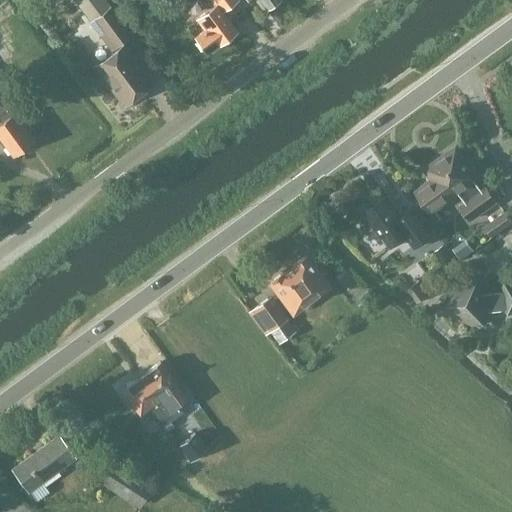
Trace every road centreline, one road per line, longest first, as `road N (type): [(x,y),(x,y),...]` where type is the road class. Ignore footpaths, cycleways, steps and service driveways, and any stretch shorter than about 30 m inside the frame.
road 1 (tertiary): [(0,405),(511,30)]
road 2 (unclassified): [(0,256),(351,0)]
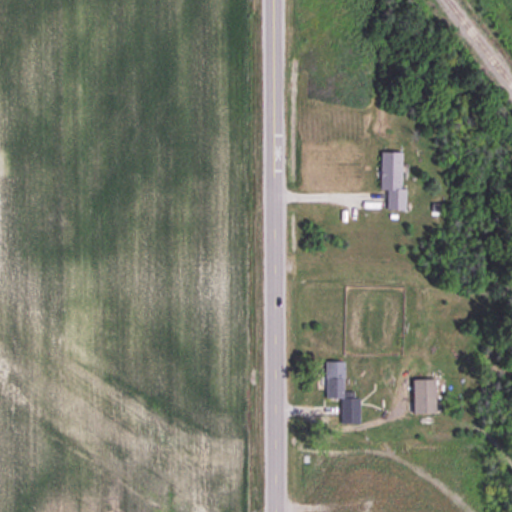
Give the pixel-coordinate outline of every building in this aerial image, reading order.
[(402,210),(402,154),(379,154),(379,191),(386,191),(386,210),(402,210)] [(324,400),(340,400),(340,424),(358,424),(358,398),(343,398),(343,362),(325,362),(324,400)] [(411,380),(411,414),(435,414),(435,380),(411,380)] [(343,486),(343,498),(360,498),(360,473),(366,473),(366,459),(344,458),(343,473),(337,473),(337,486),(343,486)] [(411,511),(411,499),(389,499),(388,511),(411,511)]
* * *
◆ TÂCHE DONNÉE ◆
Réécris l'ensemble des enregistrements en remplaçant « footpaths » par « sidewalks », sans rien modifier d'autre. Omets les images dans ta réponse.

◆ RÉPONSE À L'EXERCICE ◆
Trace every road centreline, one road per line, longest first, as `road N (type): [(x,y),(x,y),...]` where type is the road class. Ignore sidewalks, cycleways, steps and service driveways, and any stretch shorter than about 30 m inside the frame.
road 1 (tertiary): [(0,405),(511,30)]
road 2 (unclassified): [(0,256),(351,0)]
Give the pixel-coordinate outline of every building in this aerial image, reading order.
[(402,210),(402,154),(379,154),(379,191),(386,191),(386,210),(402,210)] [(324,400),(340,400),(340,424),(358,424),(358,398),(343,398),(343,362),(325,362),(324,400)] [(411,380),(411,414),(435,414),(435,380),(411,380)] [(343,486),(343,498),(360,498),(360,473),(366,473),(366,459),(344,458),(343,473),(337,473),(337,486),(343,486)] [(411,511),(411,499),(389,499),(388,511),(411,511)]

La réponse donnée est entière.